**DATASET ENTRIES**
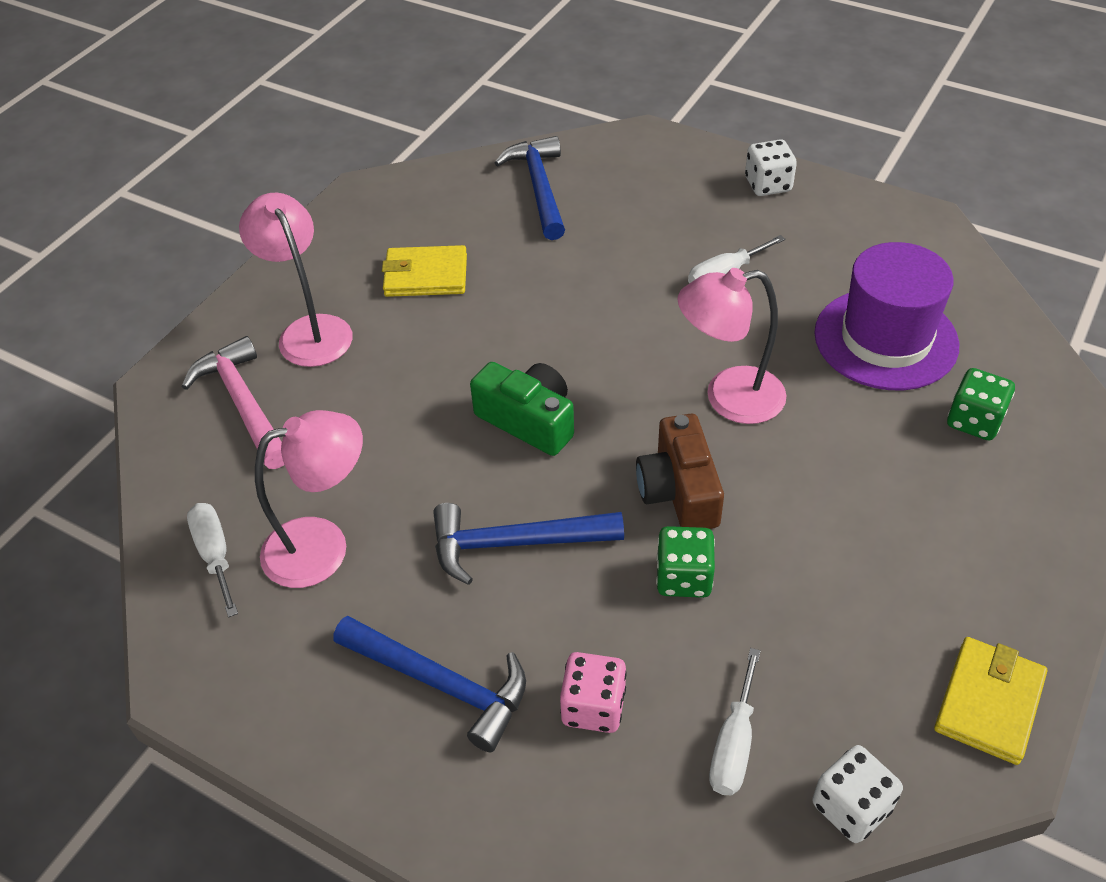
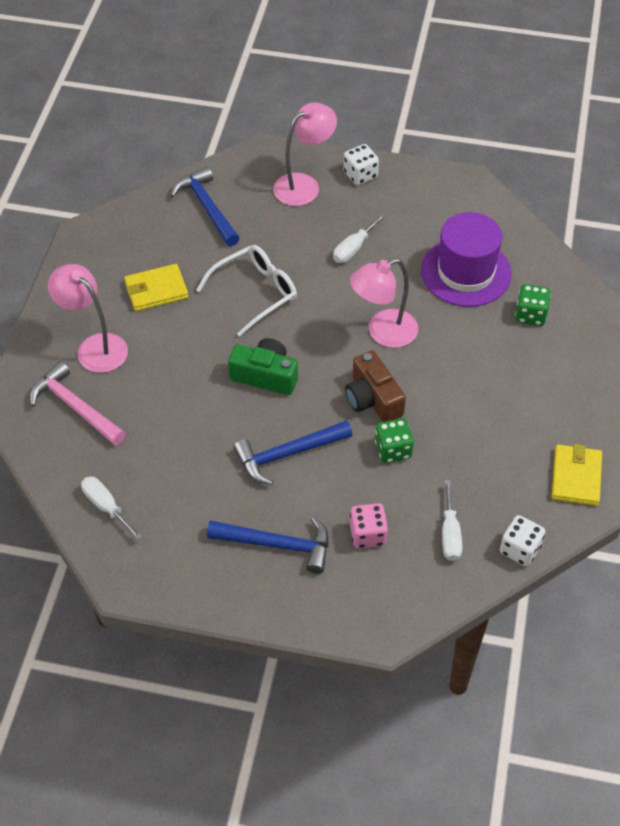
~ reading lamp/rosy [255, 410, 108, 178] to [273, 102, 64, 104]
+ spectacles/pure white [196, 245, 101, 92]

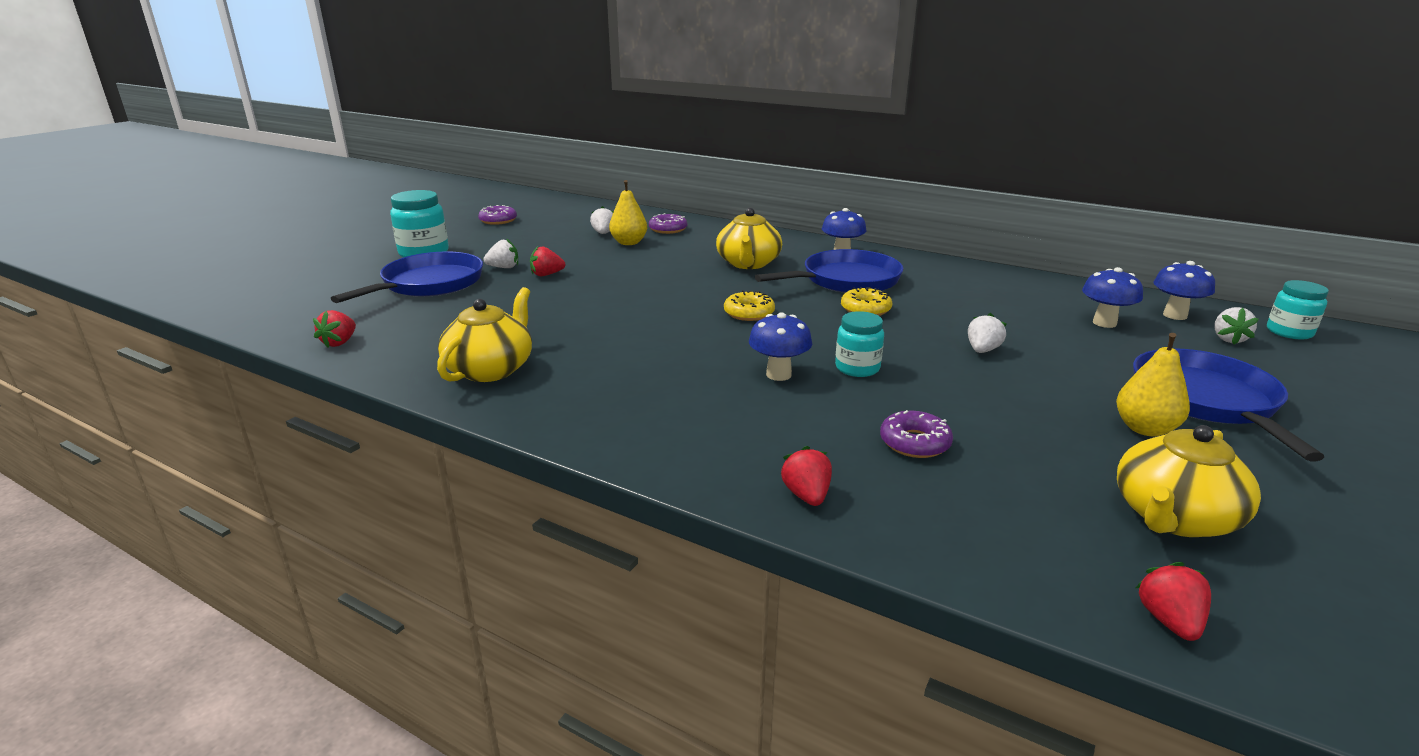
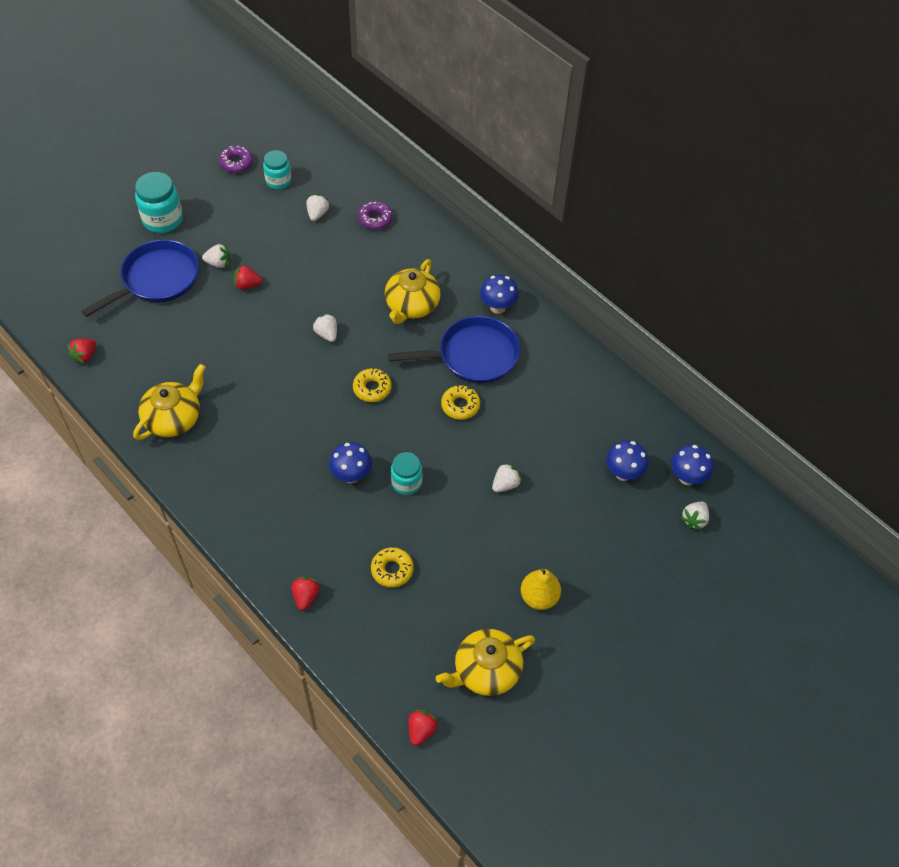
- pear/golden [609, 180, 38, 65]
~ glazed donut/purple [880, 410, 73, 48] to glazed donut/golden [371, 547, 43, 41]
- frying pan/royal blue [1133, 348, 191, 113]
~ jar/turquoise [1267, 280, 62, 60] to [263, 150, 28, 39]
+ berry/pure white [313, 314, 24, 28]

**GOAL OF THE EXERCISE**
Print the material again word for word. Please drop every picture.

**OUTPUT OF THE EXERCISE**
~ reading lamp/rosy [255, 410, 108, 178] to [273, 102, 64, 104]
+ spectacles/pure white [196, 245, 101, 92]

- pear/golden [609, 180, 38, 65]
~ glazed donut/purple [880, 410, 73, 48] to glazed donut/golden [371, 547, 43, 41]
- frying pan/royal blue [1133, 348, 191, 113]
~ jar/turquoise [1267, 280, 62, 60] to [263, 150, 28, 39]
+ berry/pure white [313, 314, 24, 28]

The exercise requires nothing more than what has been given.